▶ _Brief_: Look for "pink" in each line of the entries, and return the matching lines.

▶ _Exercise data_:
>>>
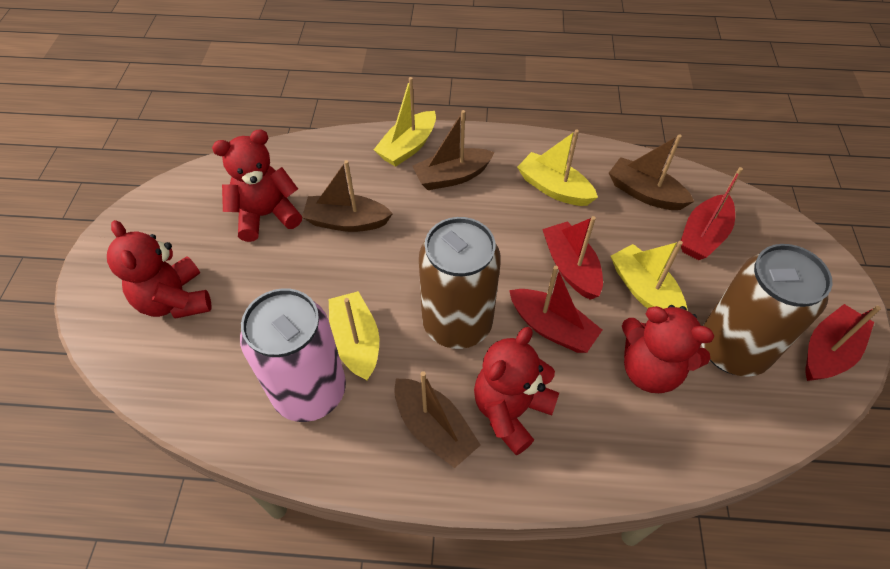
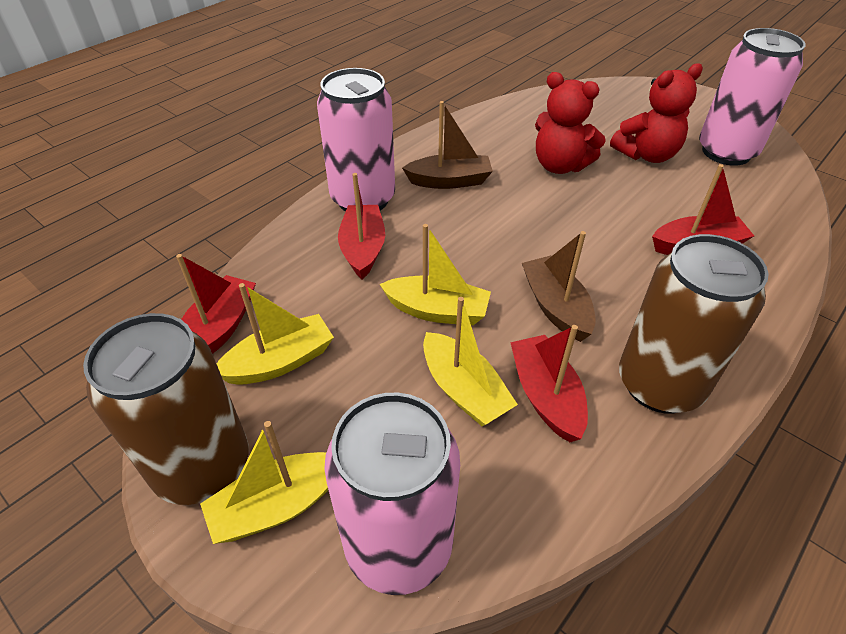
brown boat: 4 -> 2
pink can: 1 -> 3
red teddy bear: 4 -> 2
<<<
>>>
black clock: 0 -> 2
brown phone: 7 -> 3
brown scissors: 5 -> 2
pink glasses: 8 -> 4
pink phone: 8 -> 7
<<<
>>>
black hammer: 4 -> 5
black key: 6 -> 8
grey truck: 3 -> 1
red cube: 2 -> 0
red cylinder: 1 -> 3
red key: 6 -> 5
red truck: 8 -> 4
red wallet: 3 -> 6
<<<
▶ _Response to this task_:
pink can: 1 -> 3
pink glasses: 8 -> 4
pink phone: 8 -> 7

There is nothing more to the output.